**EXERCISE MATERIAL**
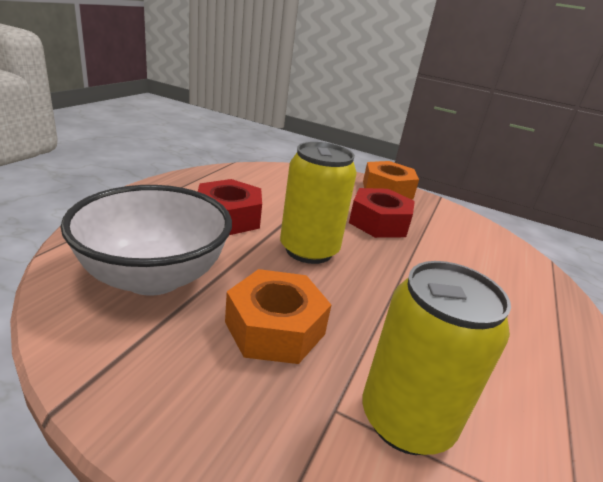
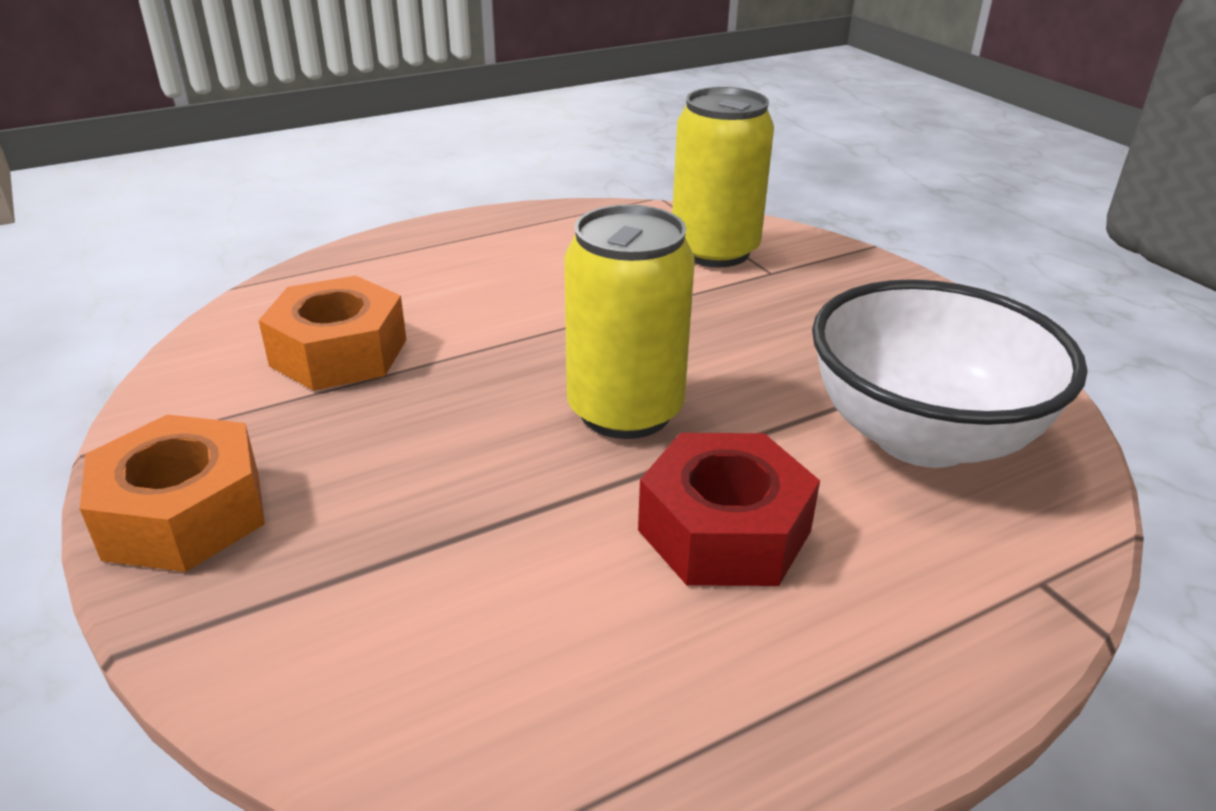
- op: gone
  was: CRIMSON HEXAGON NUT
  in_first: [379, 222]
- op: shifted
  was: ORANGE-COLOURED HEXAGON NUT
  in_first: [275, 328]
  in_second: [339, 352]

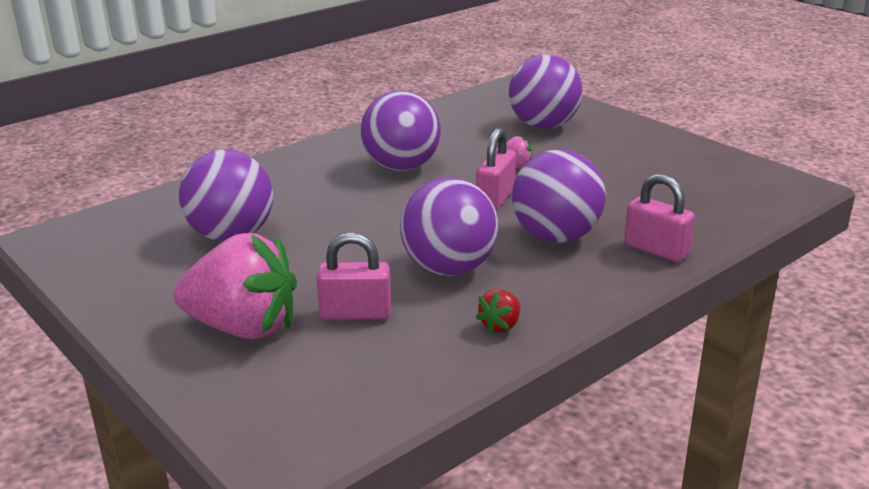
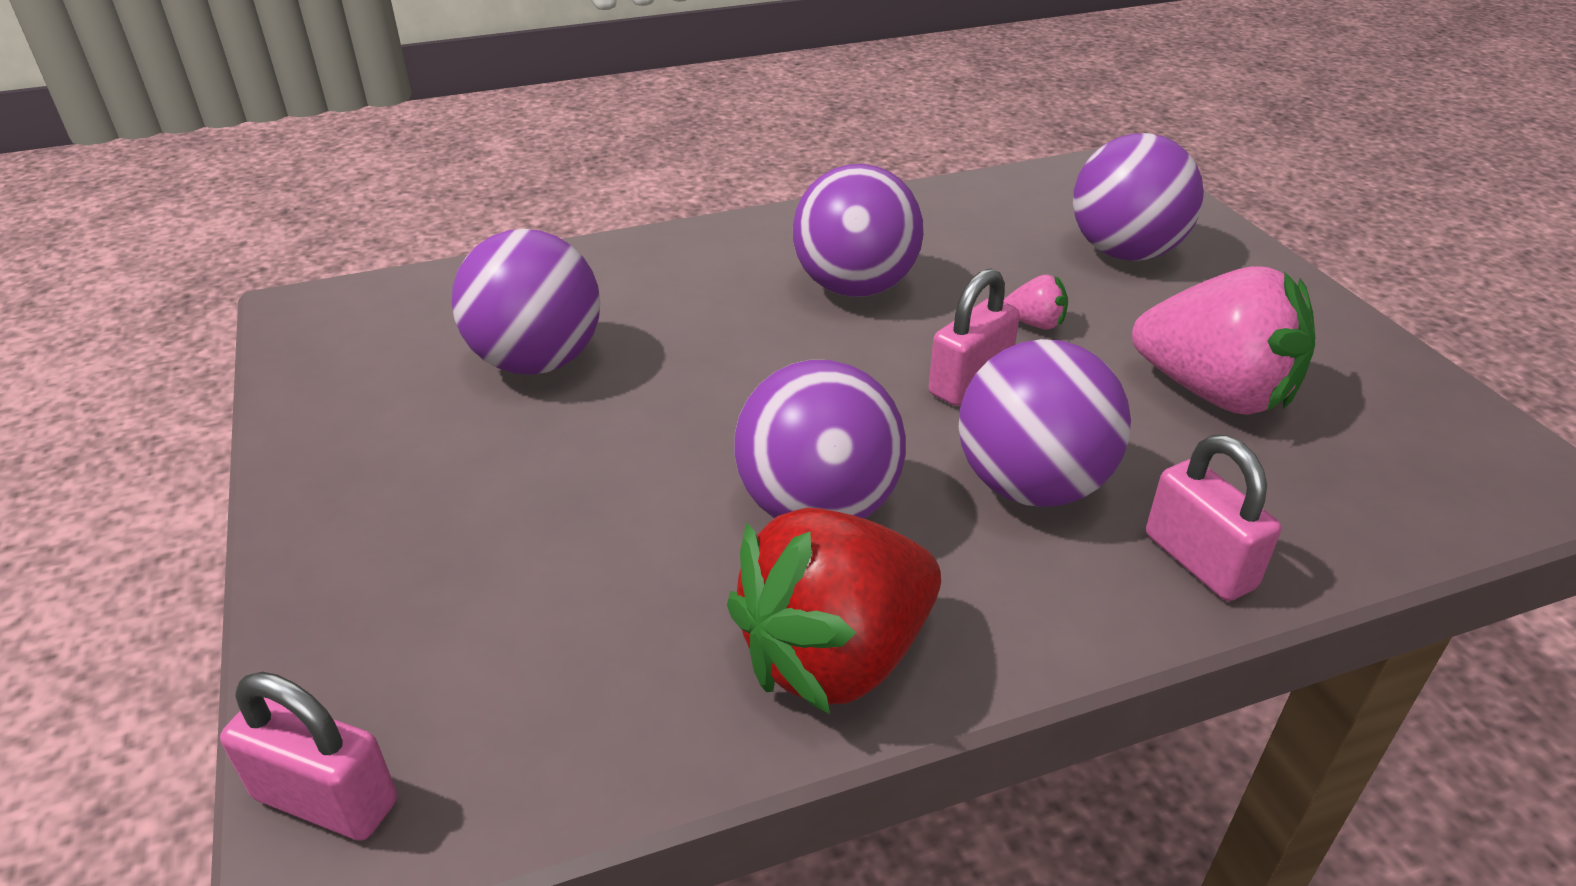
- op: shifted
  was: ROSE-PINK STRAWBERRY
  in_first: [243, 327]
  in_second: [1214, 393]
- op: shifted
  was: ROSE-PINK LOCK
  in_first: [356, 313]
  in_second: [326, 799]
- op: scaled
  was: CRIMSON STRAWBERRY
  in_first: [500, 326]
  in_second: [836, 657]
  ratio: 2.41

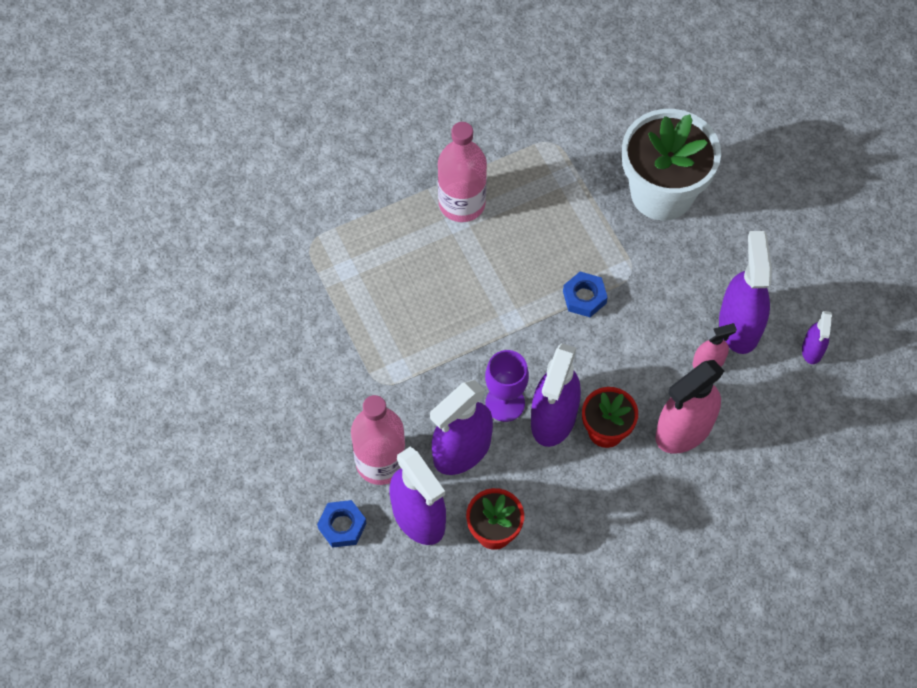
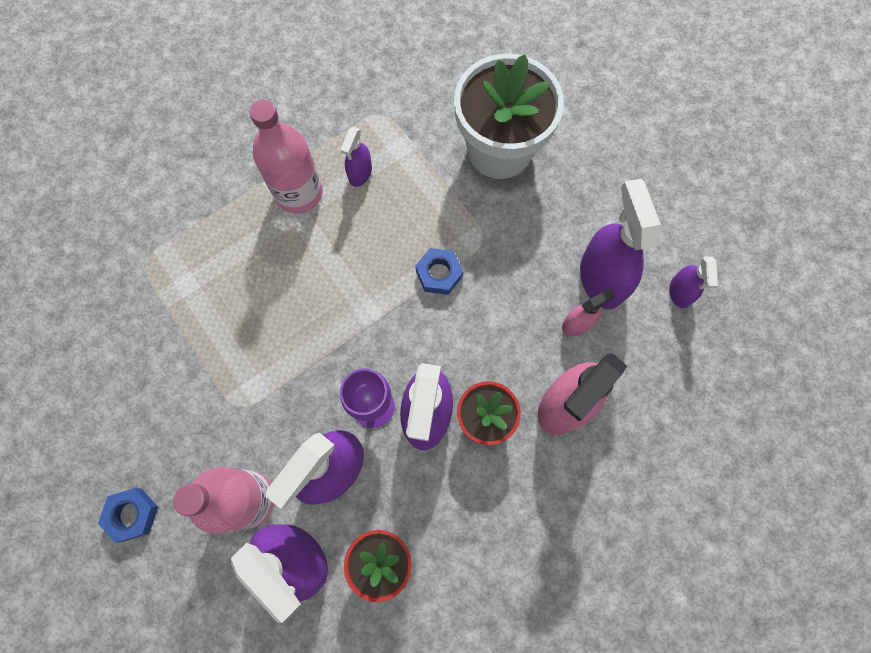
- op: new
  now: PURPLE SPRAYER
  in_second: [360, 173]
- op: shifted
  was: BLUE HEXAGON NUT
  in_first: [342, 526]
  in_second: [132, 514]

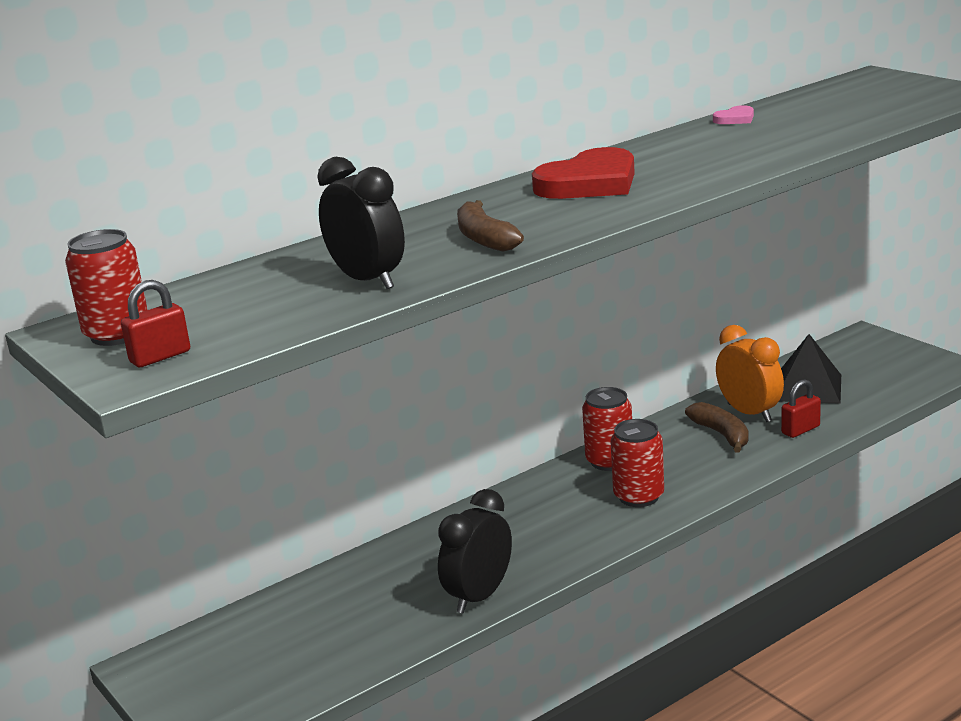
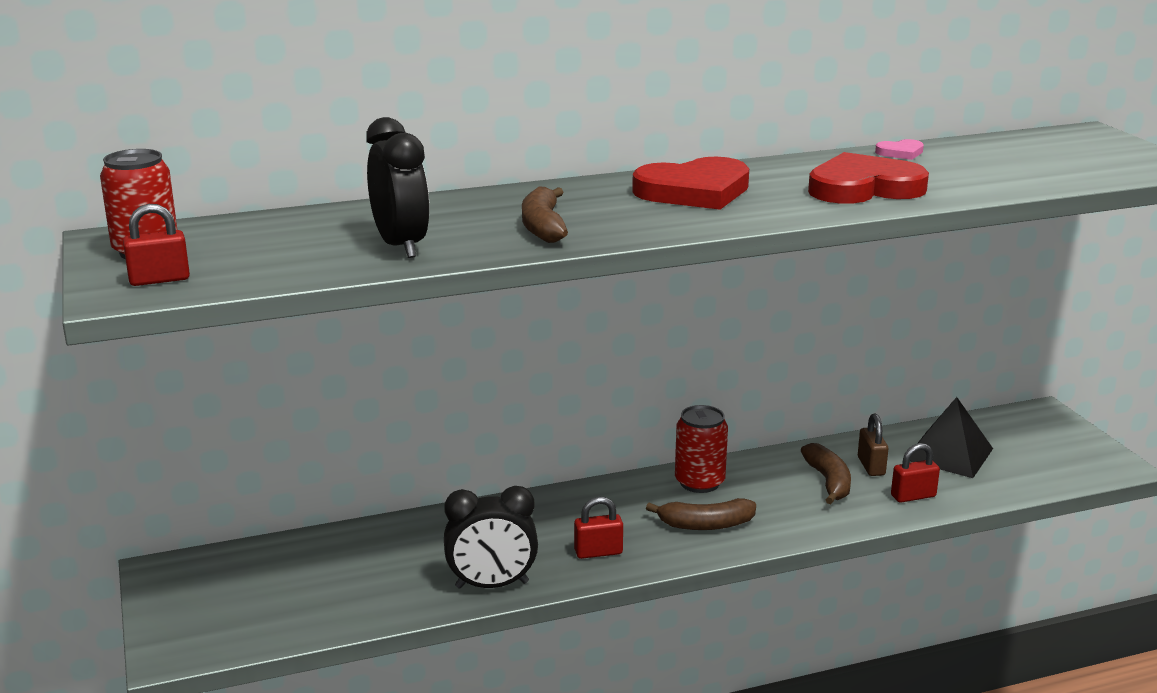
- op: new
  now: CRIMSON LOCK
  in_second: [598, 552]
- op: new
  now: CRIMSON HEART SHAPE
  in_second: [863, 188]
- op: swapped
  was: CRIMSON TIN
  now: RUSSET BANANA
  in_first: [638, 496]
  in_second: [705, 525]
- op: swapped
  was: ORANGE-COLOURED ALARM CLOCK
  now: RUSSET LOCK
  in_first: [749, 413]
  in_second: [871, 466]
- op: rotated
  was: BLACK ALARM CLOCK
  in_first: [479, 596]
  in_second: [492, 585]
  clockwise: -150

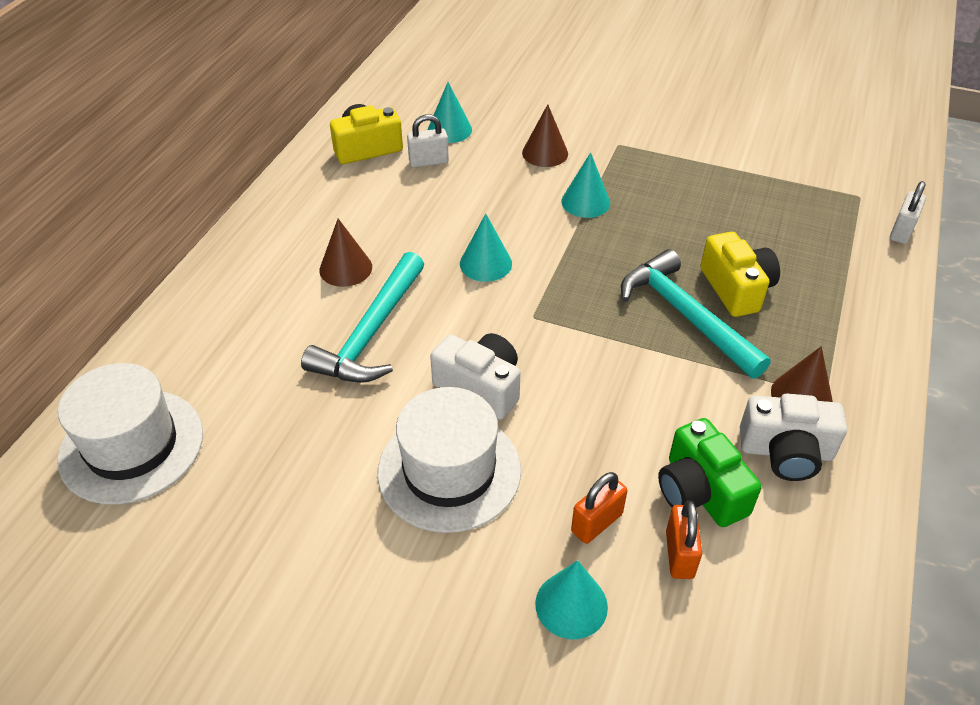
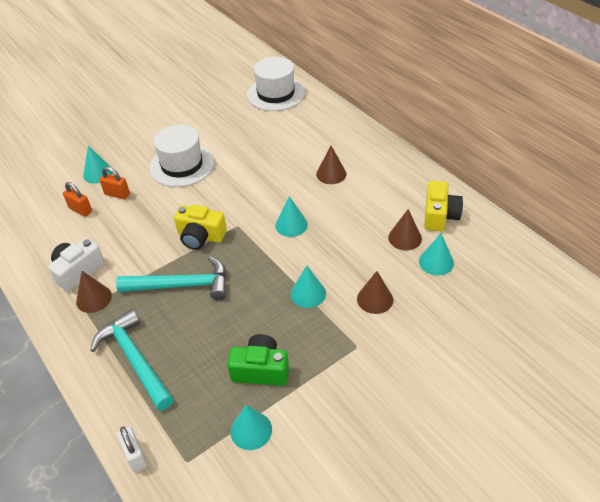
- op: gone
  was: WHITE CAMERA
  in_first: [480, 387]
- op: new
  now: TURQUOISE SOLID CONE
  in_second: [251, 430]
- op: shifted
  was: TURQUOISE HAMMER
  in_first: [370, 333]
  in_second: [135, 359]
- op: shifted
  was: LEAF-GREEN CAMERA
  in_first: [700, 491]
  in_second: [261, 370]
- op: shifted
  was: YELLOW CAMERA
  in_first: [736, 288]
  in_second: [200, 237]
- op: swapped
  was: WHITE LOCK
  now: RUSSET SOLID CONE
  in_first: [428, 162]
  in_second: [405, 238]
- op: rotated
  was: ORANGE-COLOURED LOCK
  in_first: [596, 523]
  in_second: [117, 194]
  clockwise: -60

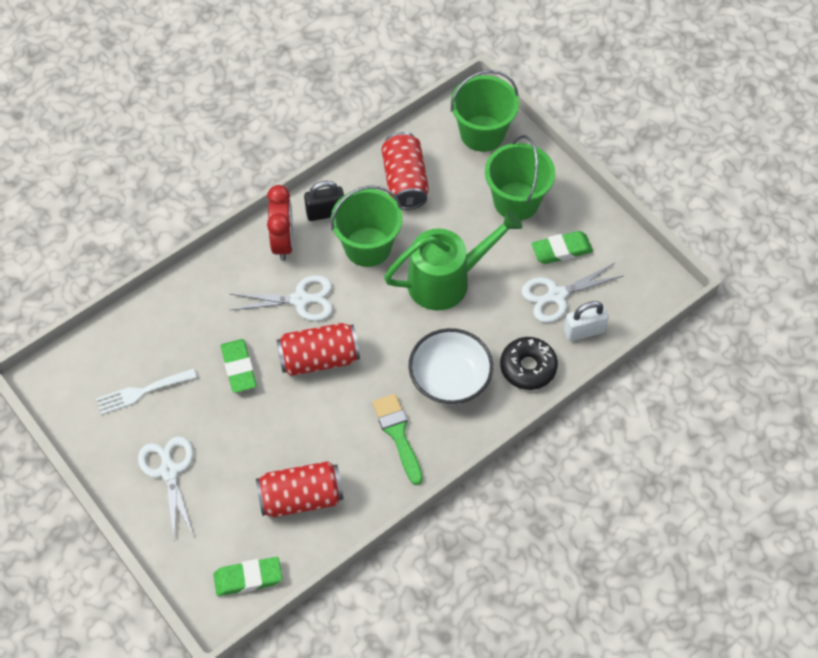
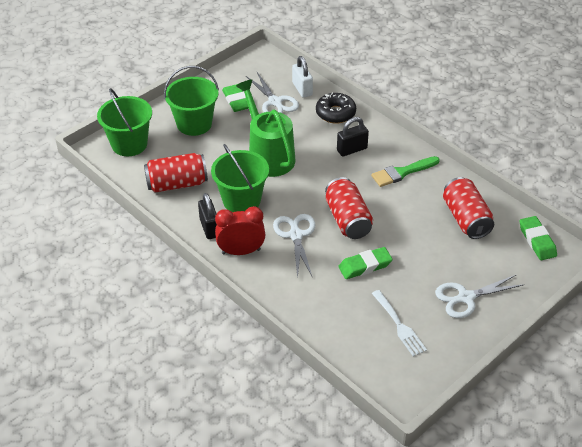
- op: swapped
  was: WHITE SERVING BOWL
  now: BLACK LOCK
  in_first: [450, 379]
  in_second: [352, 149]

**PROMPT**
Retype only the lines above between the line with "was: CRIMSON HEXAGON NUT" and the line with "in_first: [275, 328]", counting those two lines as well, and keep every character as it is.

**EXPECTED ANSWER**
  was: CRIMSON HEXAGON NUT
  in_first: [379, 222]
- op: shifted
  was: ORANGE-COLOURED HEXAGON NUT
  in_first: [275, 328]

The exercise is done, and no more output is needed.